Excerpted records »
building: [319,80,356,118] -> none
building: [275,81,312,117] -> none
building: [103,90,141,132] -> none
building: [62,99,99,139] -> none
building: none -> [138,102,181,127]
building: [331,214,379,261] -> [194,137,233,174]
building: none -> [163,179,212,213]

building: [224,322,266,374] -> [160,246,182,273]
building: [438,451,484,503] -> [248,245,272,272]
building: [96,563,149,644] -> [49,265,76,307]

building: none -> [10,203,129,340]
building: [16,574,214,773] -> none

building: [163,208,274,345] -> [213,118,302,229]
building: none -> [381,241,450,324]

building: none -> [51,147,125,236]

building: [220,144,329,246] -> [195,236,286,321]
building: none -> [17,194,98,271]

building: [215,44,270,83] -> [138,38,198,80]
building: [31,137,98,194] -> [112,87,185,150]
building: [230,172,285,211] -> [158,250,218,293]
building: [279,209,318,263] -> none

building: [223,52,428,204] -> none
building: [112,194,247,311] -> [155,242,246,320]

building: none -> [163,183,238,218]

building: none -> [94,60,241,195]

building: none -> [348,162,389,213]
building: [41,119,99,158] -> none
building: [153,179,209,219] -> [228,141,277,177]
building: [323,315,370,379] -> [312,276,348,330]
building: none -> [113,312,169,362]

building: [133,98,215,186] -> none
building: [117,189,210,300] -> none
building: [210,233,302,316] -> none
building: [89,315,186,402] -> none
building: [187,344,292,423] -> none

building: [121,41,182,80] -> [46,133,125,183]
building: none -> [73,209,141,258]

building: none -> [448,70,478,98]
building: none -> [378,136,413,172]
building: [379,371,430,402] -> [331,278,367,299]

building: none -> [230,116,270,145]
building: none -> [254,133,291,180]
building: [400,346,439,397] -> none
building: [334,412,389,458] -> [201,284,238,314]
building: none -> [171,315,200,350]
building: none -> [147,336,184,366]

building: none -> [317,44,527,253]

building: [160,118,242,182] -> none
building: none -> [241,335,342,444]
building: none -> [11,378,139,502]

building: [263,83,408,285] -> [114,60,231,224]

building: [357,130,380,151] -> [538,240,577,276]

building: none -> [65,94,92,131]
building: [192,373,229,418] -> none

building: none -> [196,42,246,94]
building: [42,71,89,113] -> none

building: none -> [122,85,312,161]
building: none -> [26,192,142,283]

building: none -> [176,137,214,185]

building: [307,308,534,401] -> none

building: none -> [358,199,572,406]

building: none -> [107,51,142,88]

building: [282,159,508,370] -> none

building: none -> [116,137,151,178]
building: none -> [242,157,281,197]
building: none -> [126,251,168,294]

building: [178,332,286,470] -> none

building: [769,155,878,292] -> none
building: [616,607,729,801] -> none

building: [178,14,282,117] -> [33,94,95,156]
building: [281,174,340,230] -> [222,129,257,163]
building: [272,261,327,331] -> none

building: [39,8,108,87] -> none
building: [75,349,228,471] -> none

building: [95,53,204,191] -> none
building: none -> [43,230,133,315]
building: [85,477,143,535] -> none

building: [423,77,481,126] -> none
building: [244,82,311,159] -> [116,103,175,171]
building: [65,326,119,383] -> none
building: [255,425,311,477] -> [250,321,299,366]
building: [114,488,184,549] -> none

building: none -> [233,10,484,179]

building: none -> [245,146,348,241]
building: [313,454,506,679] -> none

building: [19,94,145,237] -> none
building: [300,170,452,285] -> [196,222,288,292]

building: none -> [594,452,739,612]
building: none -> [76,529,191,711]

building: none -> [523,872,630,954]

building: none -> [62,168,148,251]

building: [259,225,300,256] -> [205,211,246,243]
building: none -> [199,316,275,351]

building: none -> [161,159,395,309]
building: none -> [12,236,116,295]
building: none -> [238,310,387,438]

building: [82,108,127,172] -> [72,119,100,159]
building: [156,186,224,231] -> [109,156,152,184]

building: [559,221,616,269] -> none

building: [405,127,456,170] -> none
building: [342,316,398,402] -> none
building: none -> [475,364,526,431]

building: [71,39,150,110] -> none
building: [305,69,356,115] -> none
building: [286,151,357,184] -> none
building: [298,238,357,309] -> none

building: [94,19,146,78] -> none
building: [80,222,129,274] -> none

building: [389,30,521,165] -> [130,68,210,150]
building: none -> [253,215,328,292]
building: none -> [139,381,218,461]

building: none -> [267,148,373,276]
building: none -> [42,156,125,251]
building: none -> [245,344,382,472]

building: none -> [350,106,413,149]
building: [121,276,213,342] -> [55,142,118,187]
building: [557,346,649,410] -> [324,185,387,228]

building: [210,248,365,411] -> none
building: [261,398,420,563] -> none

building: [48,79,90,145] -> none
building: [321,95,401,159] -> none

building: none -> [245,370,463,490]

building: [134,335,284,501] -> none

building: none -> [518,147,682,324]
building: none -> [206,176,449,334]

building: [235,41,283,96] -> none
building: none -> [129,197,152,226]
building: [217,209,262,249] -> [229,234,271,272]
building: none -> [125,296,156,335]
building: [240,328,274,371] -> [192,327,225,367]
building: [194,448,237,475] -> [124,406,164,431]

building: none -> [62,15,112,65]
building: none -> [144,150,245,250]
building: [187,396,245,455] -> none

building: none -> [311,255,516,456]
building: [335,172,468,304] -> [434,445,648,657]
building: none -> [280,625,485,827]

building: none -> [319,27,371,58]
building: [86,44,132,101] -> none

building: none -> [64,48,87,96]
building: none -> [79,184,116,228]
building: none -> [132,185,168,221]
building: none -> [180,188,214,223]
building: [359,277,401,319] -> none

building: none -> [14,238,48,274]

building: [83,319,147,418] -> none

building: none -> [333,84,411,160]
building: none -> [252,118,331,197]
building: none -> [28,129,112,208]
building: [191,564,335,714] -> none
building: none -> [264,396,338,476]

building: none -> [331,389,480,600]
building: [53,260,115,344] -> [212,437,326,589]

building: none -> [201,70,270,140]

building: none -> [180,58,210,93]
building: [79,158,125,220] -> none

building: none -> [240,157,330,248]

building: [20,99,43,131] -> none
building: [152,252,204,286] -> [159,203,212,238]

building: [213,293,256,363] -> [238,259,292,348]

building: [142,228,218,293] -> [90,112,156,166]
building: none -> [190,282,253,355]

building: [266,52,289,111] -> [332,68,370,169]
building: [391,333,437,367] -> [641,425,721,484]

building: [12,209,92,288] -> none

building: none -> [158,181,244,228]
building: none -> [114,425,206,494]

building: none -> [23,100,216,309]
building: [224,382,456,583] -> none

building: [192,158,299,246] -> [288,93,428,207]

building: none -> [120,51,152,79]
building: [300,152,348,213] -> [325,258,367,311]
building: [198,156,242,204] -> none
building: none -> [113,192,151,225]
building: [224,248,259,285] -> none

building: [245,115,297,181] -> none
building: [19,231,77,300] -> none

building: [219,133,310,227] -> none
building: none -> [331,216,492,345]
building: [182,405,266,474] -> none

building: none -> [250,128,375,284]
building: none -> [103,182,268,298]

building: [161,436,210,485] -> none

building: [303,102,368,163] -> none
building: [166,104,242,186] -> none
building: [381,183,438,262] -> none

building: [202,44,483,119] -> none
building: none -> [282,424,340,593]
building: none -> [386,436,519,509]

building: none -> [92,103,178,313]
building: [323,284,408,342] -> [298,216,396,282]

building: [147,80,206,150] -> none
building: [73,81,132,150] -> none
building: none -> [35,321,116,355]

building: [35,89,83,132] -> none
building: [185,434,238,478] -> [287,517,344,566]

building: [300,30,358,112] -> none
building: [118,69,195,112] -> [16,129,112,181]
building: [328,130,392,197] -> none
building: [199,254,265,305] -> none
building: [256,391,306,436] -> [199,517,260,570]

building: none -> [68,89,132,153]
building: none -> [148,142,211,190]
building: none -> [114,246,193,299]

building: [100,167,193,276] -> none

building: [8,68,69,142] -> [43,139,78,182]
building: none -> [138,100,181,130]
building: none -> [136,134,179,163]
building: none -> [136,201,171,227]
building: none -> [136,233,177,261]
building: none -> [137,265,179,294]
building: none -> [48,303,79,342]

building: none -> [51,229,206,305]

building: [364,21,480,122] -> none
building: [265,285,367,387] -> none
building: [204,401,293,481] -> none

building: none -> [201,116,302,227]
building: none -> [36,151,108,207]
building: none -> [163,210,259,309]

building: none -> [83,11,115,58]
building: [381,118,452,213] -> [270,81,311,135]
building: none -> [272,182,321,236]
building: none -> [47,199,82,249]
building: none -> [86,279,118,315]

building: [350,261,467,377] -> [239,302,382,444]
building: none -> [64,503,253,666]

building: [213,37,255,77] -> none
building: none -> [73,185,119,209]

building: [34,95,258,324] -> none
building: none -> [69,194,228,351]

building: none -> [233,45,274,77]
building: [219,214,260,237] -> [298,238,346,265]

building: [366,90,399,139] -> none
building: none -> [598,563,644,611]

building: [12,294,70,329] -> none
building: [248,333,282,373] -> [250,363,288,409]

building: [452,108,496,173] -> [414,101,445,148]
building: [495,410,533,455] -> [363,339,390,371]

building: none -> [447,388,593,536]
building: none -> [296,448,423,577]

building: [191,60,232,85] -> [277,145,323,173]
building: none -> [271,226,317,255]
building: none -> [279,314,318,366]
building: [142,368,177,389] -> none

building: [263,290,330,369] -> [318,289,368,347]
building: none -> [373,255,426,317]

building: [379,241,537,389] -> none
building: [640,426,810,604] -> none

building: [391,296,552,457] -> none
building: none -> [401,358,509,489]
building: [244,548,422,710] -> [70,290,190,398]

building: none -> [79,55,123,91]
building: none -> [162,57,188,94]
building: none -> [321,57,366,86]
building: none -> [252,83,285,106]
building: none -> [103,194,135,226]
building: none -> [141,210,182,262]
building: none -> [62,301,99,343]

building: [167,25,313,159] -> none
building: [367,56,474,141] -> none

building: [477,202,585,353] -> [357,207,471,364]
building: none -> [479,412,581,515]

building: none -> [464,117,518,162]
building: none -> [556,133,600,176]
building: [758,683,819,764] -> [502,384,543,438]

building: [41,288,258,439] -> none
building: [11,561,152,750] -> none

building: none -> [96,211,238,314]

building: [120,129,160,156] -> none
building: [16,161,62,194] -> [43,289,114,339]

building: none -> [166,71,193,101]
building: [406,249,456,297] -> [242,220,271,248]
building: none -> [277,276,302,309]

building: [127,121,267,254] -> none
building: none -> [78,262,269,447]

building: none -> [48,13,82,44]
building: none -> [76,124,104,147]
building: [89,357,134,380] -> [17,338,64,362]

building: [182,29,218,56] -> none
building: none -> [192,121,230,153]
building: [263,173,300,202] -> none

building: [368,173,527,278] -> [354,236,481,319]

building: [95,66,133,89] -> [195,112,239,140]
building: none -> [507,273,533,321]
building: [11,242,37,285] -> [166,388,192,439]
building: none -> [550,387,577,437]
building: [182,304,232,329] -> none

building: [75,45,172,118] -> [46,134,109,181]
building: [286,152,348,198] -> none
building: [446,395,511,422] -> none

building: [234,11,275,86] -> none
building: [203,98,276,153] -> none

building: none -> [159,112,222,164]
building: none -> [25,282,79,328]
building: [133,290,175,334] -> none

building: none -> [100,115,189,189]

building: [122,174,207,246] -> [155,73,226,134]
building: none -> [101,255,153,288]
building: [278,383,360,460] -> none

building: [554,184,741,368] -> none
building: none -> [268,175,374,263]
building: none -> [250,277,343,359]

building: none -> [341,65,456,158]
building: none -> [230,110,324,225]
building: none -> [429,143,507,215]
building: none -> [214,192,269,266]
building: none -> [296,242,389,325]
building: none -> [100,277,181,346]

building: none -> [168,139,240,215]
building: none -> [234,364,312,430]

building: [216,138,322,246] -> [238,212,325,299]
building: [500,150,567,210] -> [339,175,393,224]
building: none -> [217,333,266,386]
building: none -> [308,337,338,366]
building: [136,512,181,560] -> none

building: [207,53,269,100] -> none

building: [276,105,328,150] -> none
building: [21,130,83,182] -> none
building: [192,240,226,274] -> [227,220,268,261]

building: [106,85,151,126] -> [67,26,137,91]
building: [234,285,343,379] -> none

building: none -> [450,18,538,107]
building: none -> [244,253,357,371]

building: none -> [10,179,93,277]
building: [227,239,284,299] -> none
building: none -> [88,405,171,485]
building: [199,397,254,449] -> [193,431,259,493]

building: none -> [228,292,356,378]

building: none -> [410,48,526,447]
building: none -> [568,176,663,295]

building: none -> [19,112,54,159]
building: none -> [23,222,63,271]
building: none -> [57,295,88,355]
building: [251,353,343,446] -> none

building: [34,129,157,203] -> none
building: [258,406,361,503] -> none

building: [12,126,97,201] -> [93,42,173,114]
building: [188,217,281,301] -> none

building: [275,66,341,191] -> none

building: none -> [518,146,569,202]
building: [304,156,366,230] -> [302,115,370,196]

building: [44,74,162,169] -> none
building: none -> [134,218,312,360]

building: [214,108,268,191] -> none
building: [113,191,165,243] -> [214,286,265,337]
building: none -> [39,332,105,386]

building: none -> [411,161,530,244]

Task details »
The answer should consist of the lines from the first line of the entries through the line with "building: [112,194,247,311] ->", copied exactly.

Solution for this exercise »
building: [319,80,356,118] -> none
building: [275,81,312,117] -> none
building: [103,90,141,132] -> none
building: [62,99,99,139] -> none
building: none -> [138,102,181,127]
building: [331,214,379,261] -> [194,137,233,174]
building: none -> [163,179,212,213]

building: [224,322,266,374] -> [160,246,182,273]
building: [438,451,484,503] -> [248,245,272,272]
building: [96,563,149,644] -> [49,265,76,307]

building: none -> [10,203,129,340]
building: [16,574,214,773] -> none

building: [163,208,274,345] -> [213,118,302,229]
building: none -> [381,241,450,324]

building: none -> [51,147,125,236]

building: [220,144,329,246] -> [195,236,286,321]
building: none -> [17,194,98,271]

building: [215,44,270,83] -> [138,38,198,80]
building: [31,137,98,194] -> [112,87,185,150]
building: [230,172,285,211] -> [158,250,218,293]
building: [279,209,318,263] -> none

building: [223,52,428,204] -> none
building: [112,194,247,311] -> [155,242,246,320]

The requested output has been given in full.